◆ **ASSIGNED TASK**
One part of the entries below is wanted: the lines from the one containing "The camera went 50" through the one containing "The ball/orange moved". Write those out exactly and nothing else.

[Dataset entries]
+++
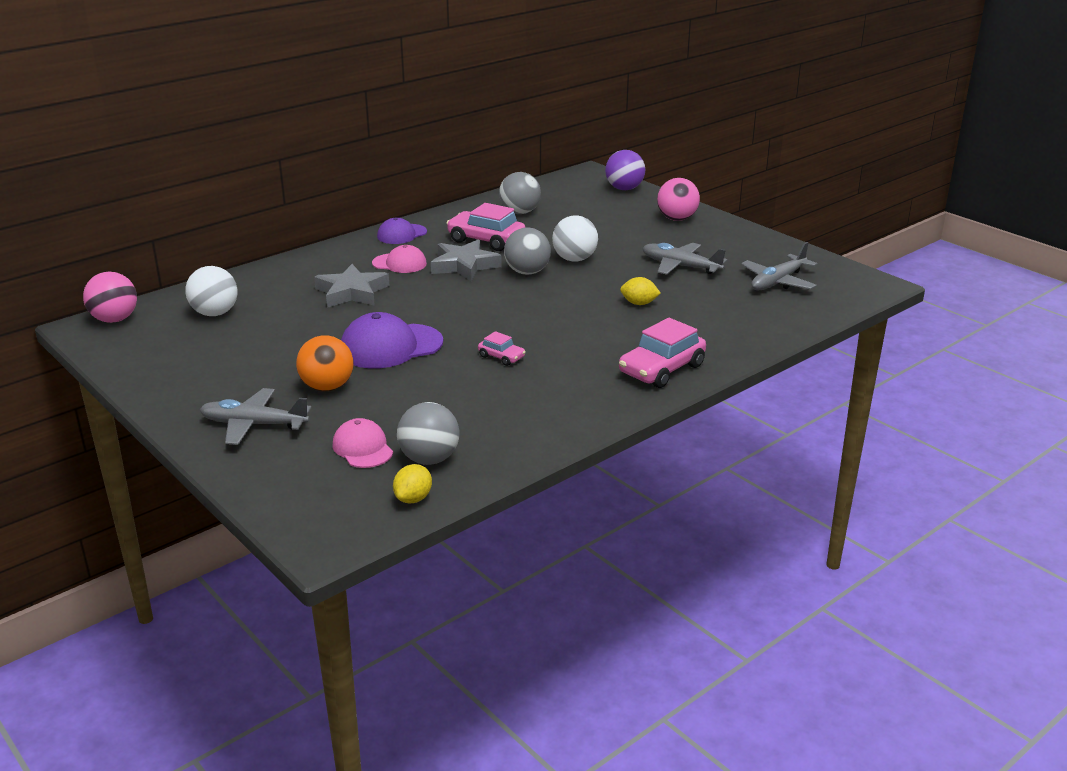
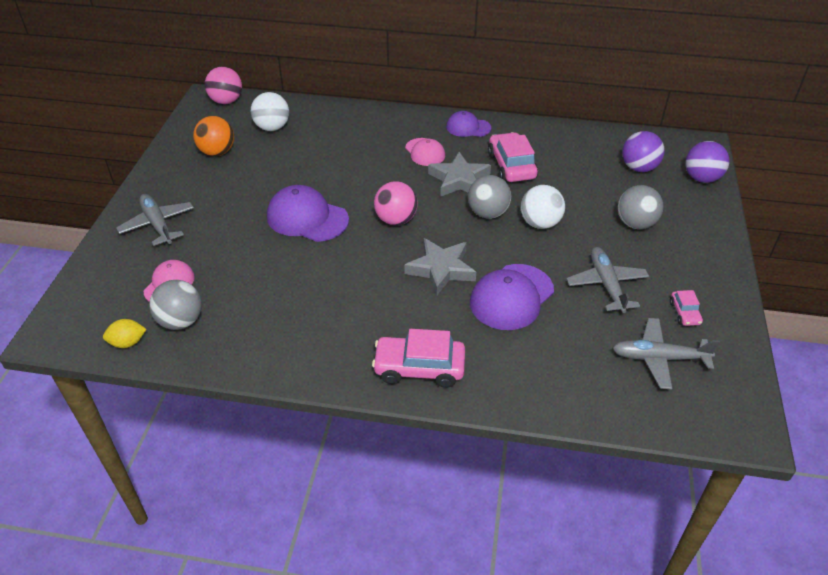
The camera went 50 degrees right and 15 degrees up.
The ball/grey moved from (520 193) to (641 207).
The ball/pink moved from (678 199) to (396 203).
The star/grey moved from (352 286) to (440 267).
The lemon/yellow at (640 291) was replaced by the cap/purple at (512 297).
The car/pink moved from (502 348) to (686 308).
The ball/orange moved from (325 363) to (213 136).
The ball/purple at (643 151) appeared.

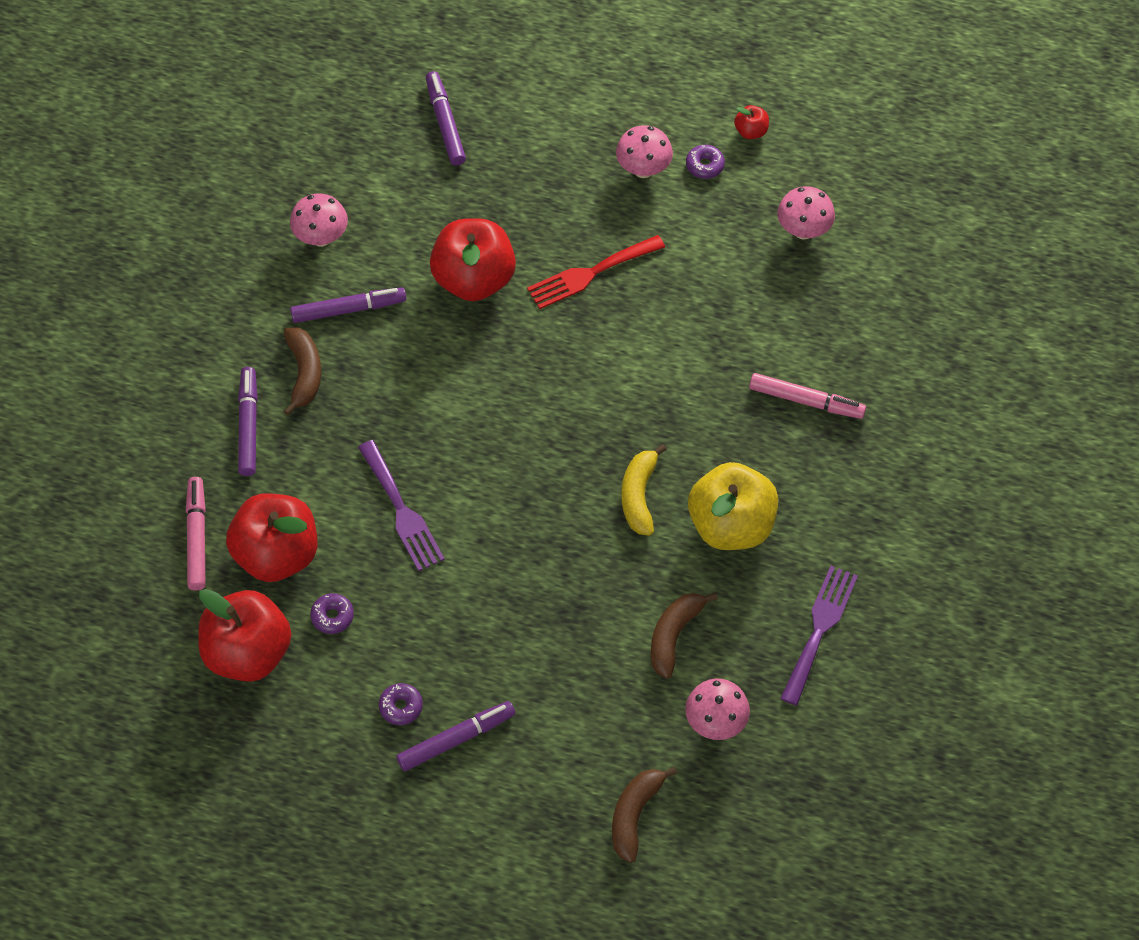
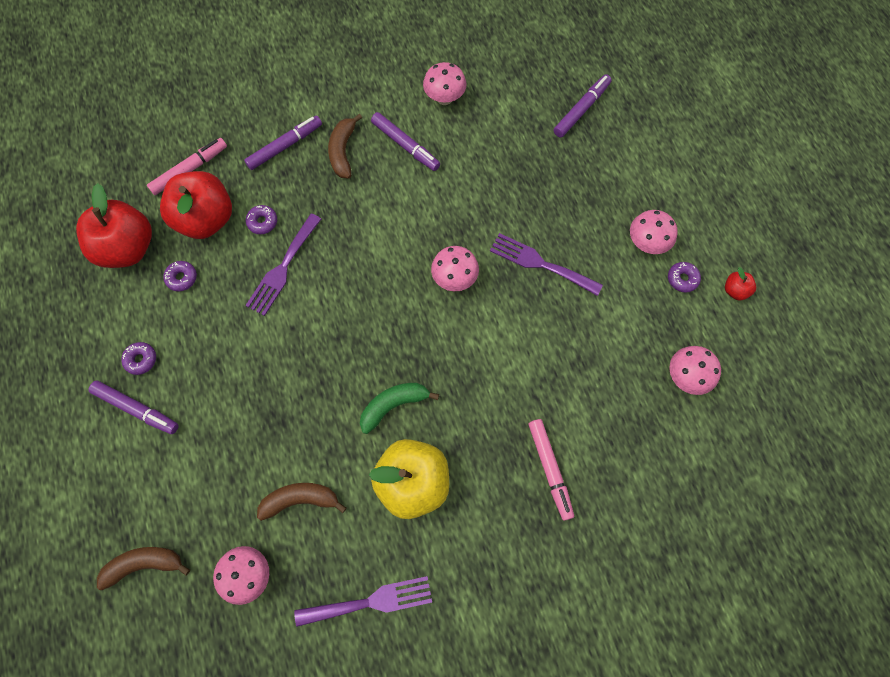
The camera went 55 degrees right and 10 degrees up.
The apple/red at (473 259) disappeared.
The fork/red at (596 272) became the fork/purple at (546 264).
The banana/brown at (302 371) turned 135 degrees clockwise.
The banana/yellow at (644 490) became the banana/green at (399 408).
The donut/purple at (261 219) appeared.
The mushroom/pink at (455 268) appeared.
+++
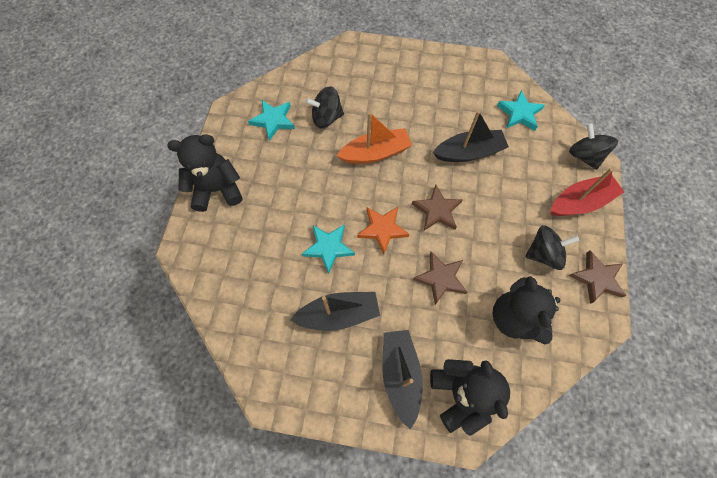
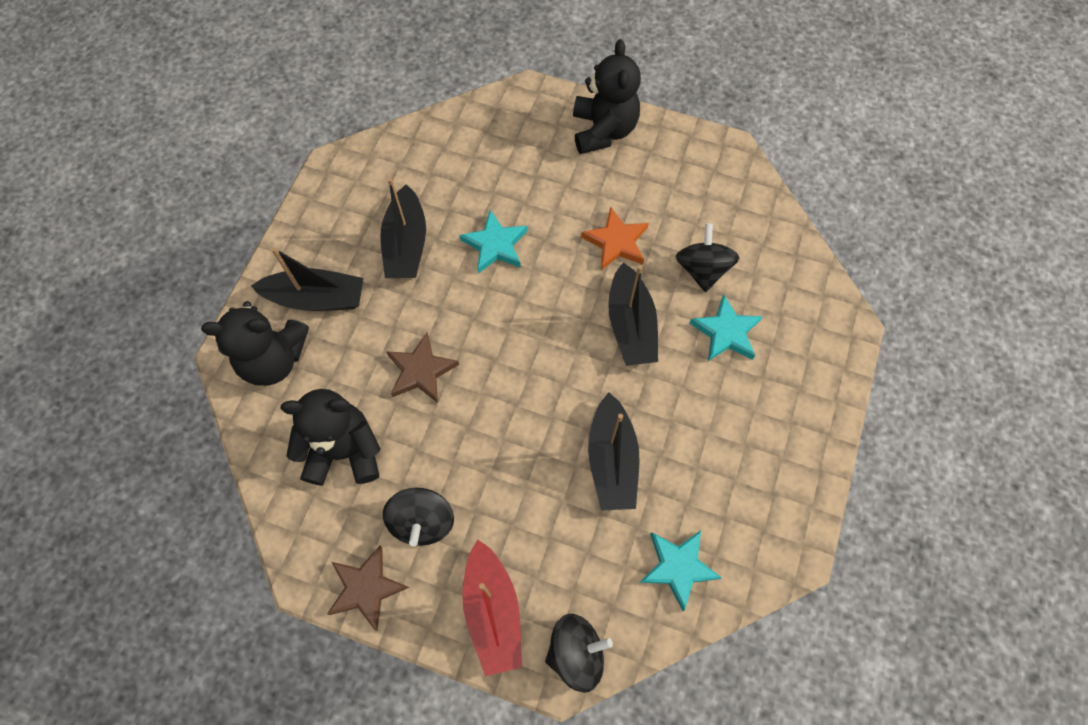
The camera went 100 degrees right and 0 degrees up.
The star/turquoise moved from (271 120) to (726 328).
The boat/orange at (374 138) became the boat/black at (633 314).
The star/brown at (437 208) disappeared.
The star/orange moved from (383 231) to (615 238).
+++
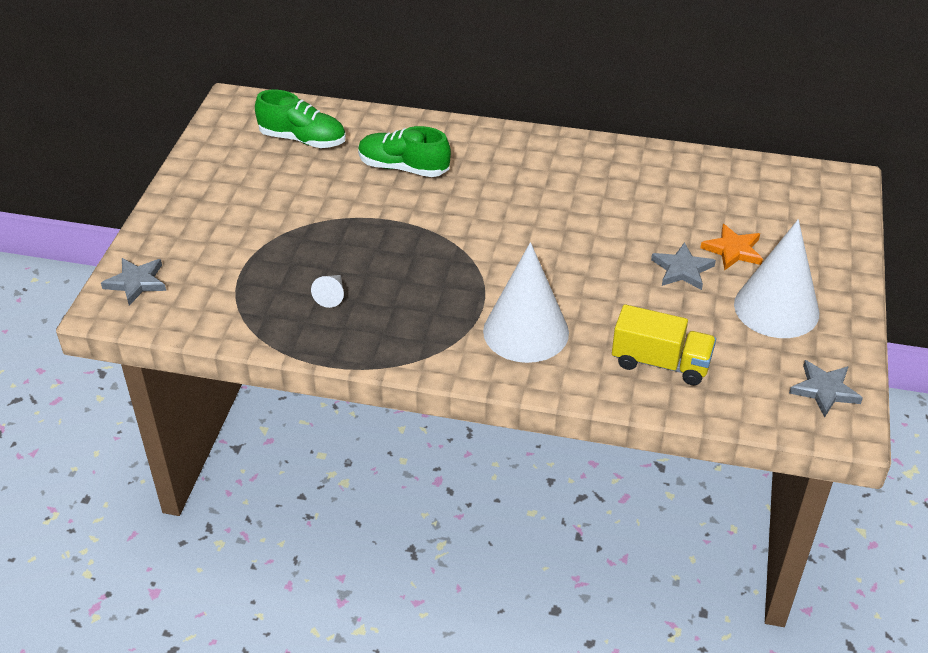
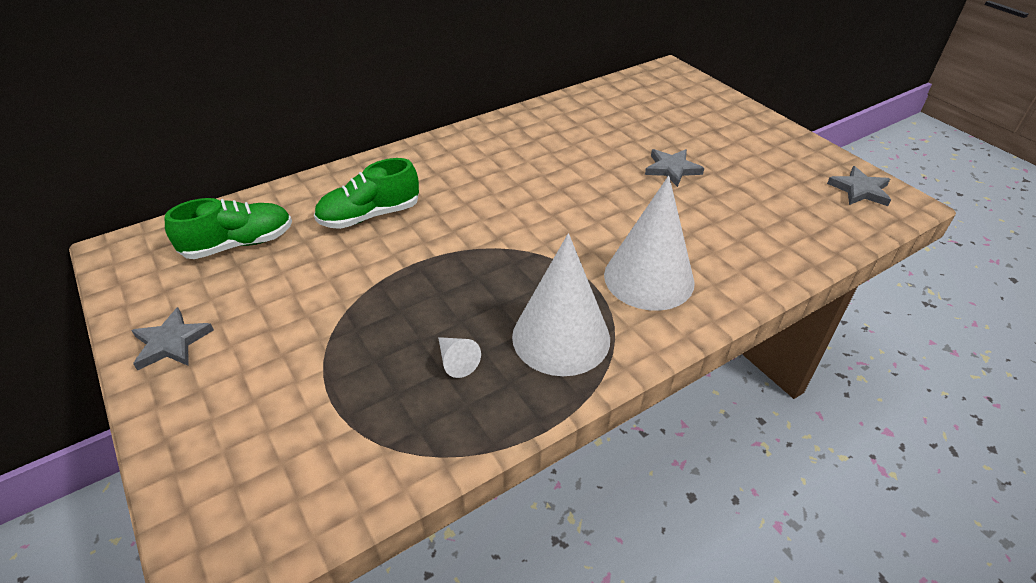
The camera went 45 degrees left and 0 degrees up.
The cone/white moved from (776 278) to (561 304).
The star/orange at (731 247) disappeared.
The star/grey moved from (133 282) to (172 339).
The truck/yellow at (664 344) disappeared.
+++
◆ **ANSWER TO THIS TASK**
The camera went 50 degrees right and 15 degrees up.
The ball/grey moved from (520 193) to (641 207).
The ball/pink moved from (678 199) to (396 203).
The star/grey moved from (352 286) to (440 267).
The lemon/yellow at (640 291) was replaced by the cap/purple at (512 297).
The car/pink moved from (502 348) to (686 308).
The ball/orange moved from (325 363) to (213 136).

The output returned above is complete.